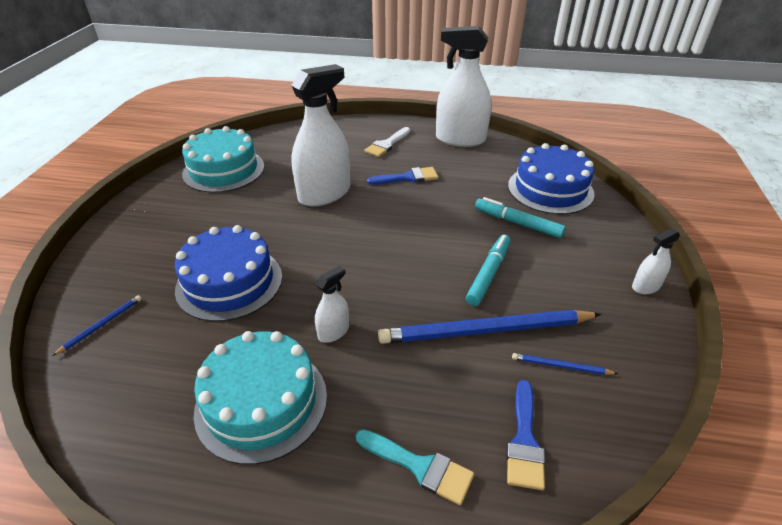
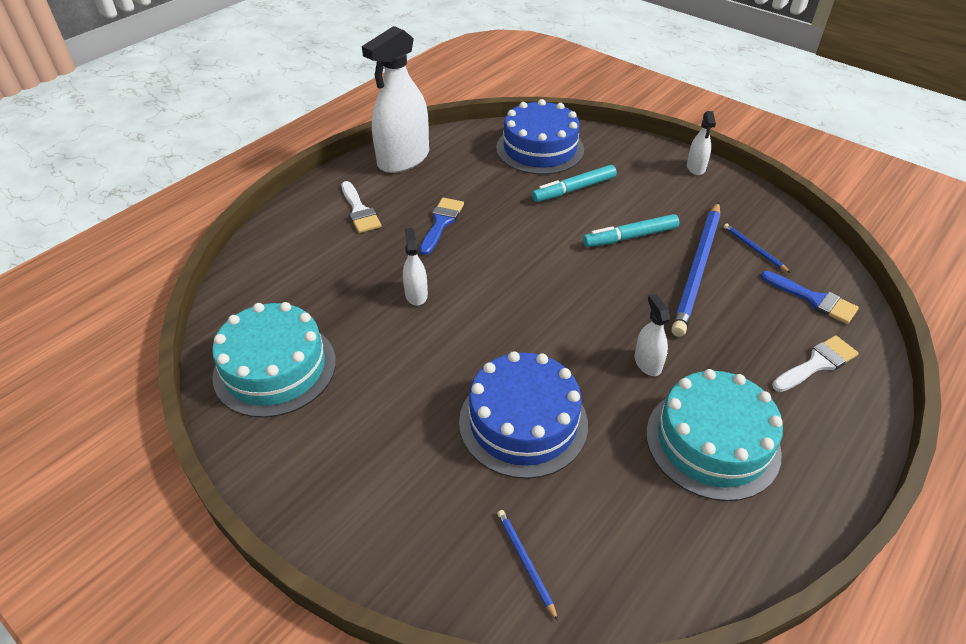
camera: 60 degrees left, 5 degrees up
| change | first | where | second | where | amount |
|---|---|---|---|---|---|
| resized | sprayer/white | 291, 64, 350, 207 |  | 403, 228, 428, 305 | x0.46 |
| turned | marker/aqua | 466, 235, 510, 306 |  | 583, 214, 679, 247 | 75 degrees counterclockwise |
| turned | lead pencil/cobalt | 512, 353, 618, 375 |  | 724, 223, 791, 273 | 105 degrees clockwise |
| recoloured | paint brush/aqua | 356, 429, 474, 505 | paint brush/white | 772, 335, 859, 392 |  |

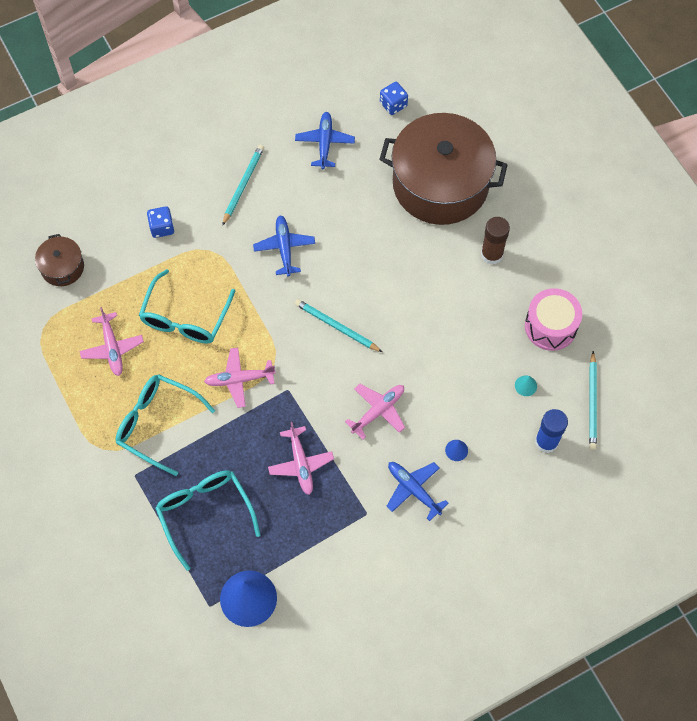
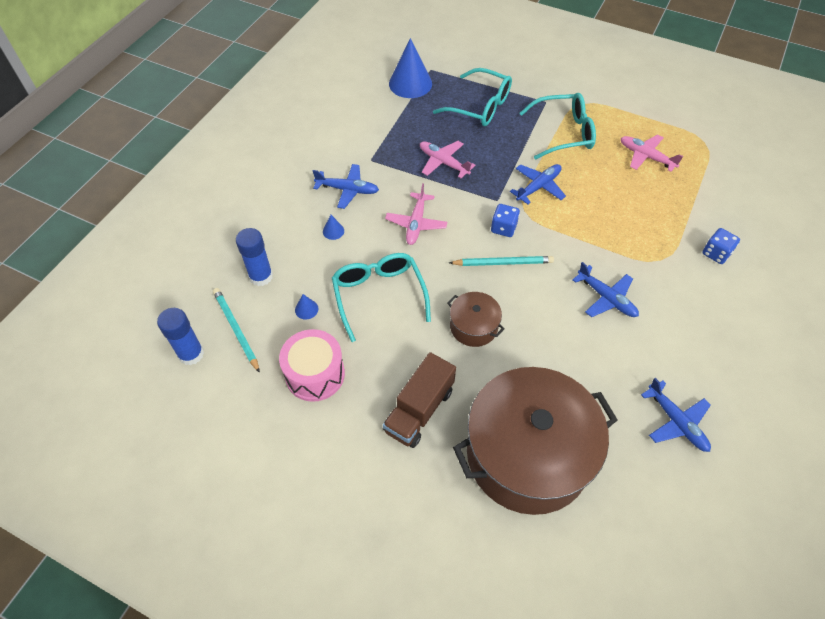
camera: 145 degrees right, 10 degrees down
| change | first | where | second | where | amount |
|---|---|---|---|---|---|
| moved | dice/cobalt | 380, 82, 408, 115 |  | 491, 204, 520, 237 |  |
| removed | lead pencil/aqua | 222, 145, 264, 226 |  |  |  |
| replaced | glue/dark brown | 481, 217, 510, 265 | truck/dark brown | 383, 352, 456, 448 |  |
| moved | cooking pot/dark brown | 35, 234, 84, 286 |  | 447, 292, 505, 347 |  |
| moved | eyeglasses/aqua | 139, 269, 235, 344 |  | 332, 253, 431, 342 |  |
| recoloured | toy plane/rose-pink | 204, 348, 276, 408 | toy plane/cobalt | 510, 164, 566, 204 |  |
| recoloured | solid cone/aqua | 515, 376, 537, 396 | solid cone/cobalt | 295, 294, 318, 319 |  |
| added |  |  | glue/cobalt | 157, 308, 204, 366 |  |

What you should do ->
For this exercise, copy word for word the line that contains "camera: 145 degrees right, 10 degrees down" and every line after it, ending with the last line of the entries above.

Solution below ->
camera: 145 degrees right, 10 degrees down
| change | first | where | second | where | amount |
|---|---|---|---|---|---|
| moved | dice/cobalt | 380, 82, 408, 115 |  | 491, 204, 520, 237 |  |
| removed | lead pencil/aqua | 222, 145, 264, 226 |  |  |  |
| replaced | glue/dark brown | 481, 217, 510, 265 | truck/dark brown | 383, 352, 456, 448 |  |
| moved | cooking pot/dark brown | 35, 234, 84, 286 |  | 447, 292, 505, 347 |  |
| moved | eyeglasses/aqua | 139, 269, 235, 344 |  | 332, 253, 431, 342 |  |
| recoloured | toy plane/rose-pink | 204, 348, 276, 408 | toy plane/cobalt | 510, 164, 566, 204 |  |
| recoloured | solid cone/aqua | 515, 376, 537, 396 | solid cone/cobalt | 295, 294, 318, 319 |  |
| added |  |  | glue/cobalt | 157, 308, 204, 366 |  |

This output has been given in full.